TASK BRIEF
Pictures do not belong in the copy; restate the records below word for word.

EXTRACTED ENTRIES
-- Opening Marker --
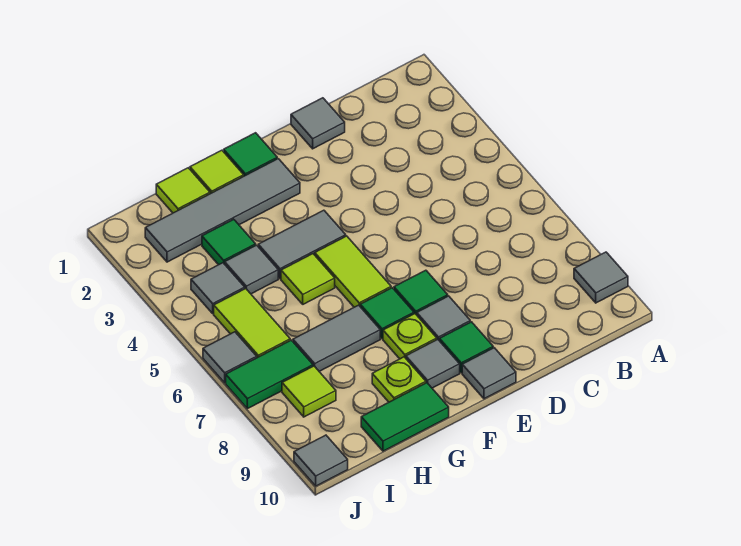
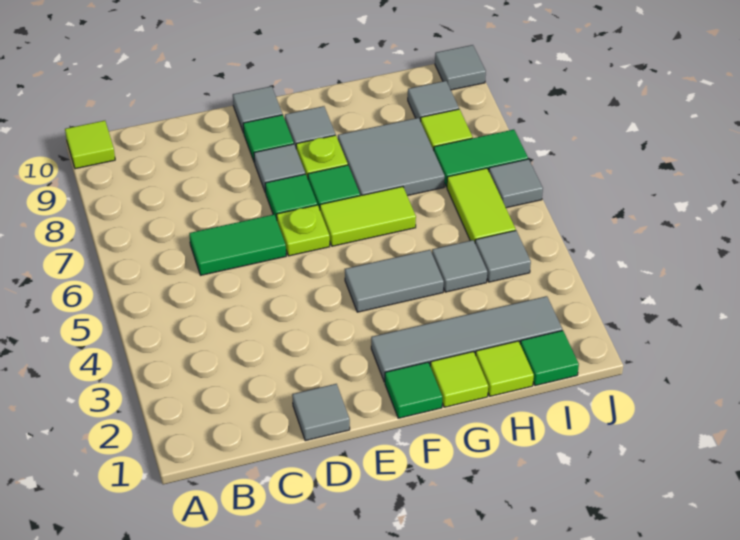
grey tile A9 level 1 -> grey tile I9 level 1
lime tile F5:F6 level 1 -> lime tile F6:G6 level 1
lime tile G5 level 1 -> lime tile A10 level 1
grey tile G7:H7 level 1 -> grey tile G7:H8 level 1
lime plate G9 level 1 -> lime plate E6 level 1
green tile G10:H10 level 1 -> green tile C6:D6 level 1
green tile H3 level 1 -> green tile I1 level 1

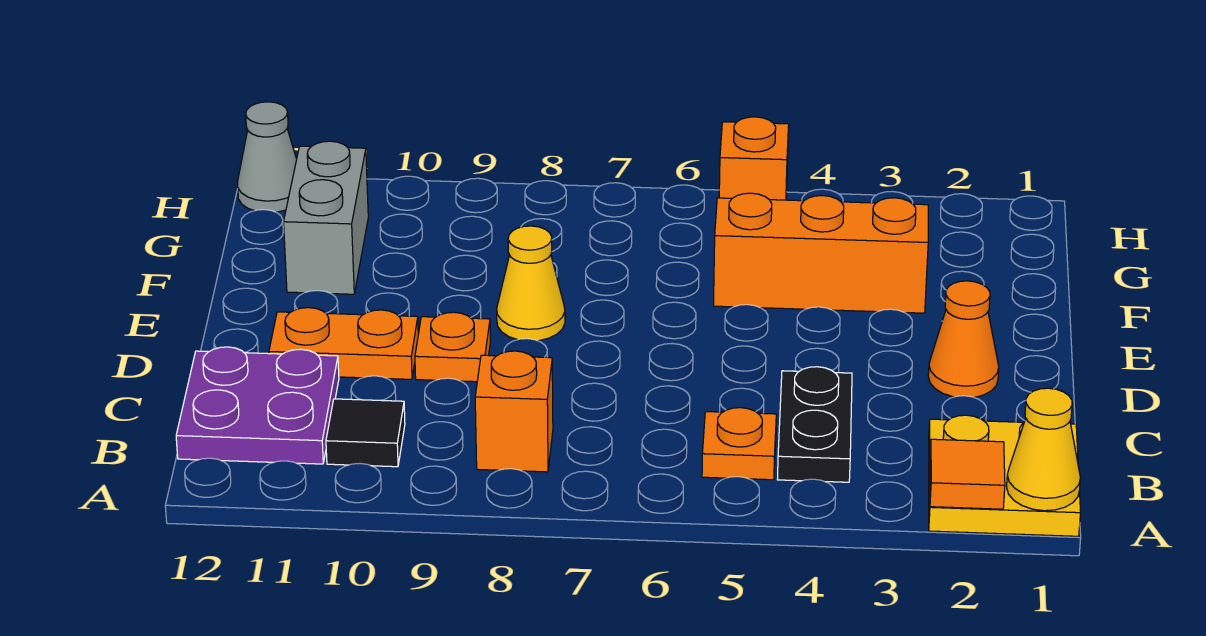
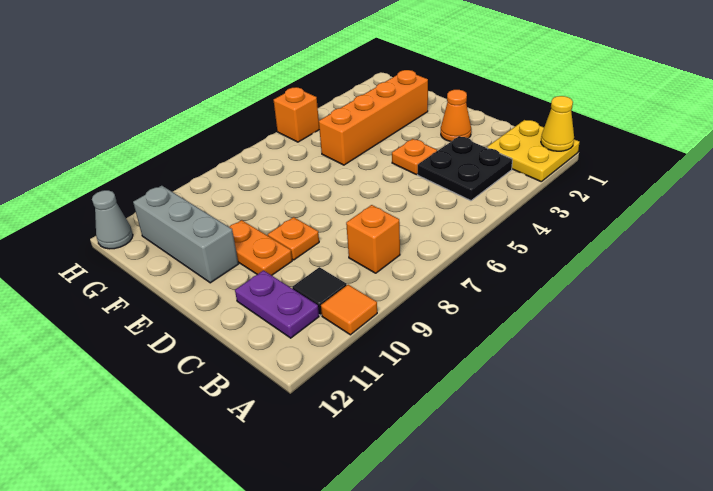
orange tile A2 level 2 -> orange tile A10 level 1
black plate B4:C4 level 1 -> black plate B3:C4 level 1
orange plate B5 level 1 -> orange plate D4 level 1
purple plate B11:C12 level 1 -> purple plate B11:C11 level 1
orange plate D10:D11 level 1 -> orange plate D10:E10 level 1
yellow cone E8 level 1 -> none
orange brick F3:F5 level 1 -> orange brick F2:F5 level 1
grey brick F11:G11 level 1 -> grey brick E11:G11 level 1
-- Closing Marker --
EXPECTED OUTPUT
grey tile A9 level 1 -> grey tile I9 level 1
lime tile F5:F6 level 1 -> lime tile F6:G6 level 1
lime tile G5 level 1 -> lime tile A10 level 1
grey tile G7:H7 level 1 -> grey tile G7:H8 level 1
lime plate G9 level 1 -> lime plate E6 level 1
green tile G10:H10 level 1 -> green tile C6:D6 level 1
green tile H3 level 1 -> green tile I1 level 1

orange tile A2 level 2 -> orange tile A10 level 1
black plate B4:C4 level 1 -> black plate B3:C4 level 1
orange plate B5 level 1 -> orange plate D4 level 1
purple plate B11:C12 level 1 -> purple plate B11:C11 level 1
orange plate D10:D11 level 1 -> orange plate D10:E10 level 1
yellow cone E8 level 1 -> none
orange brick F3:F5 level 1 -> orange brick F2:F5 level 1
grey brick F11:G11 level 1 -> grey brick E11:G11 level 1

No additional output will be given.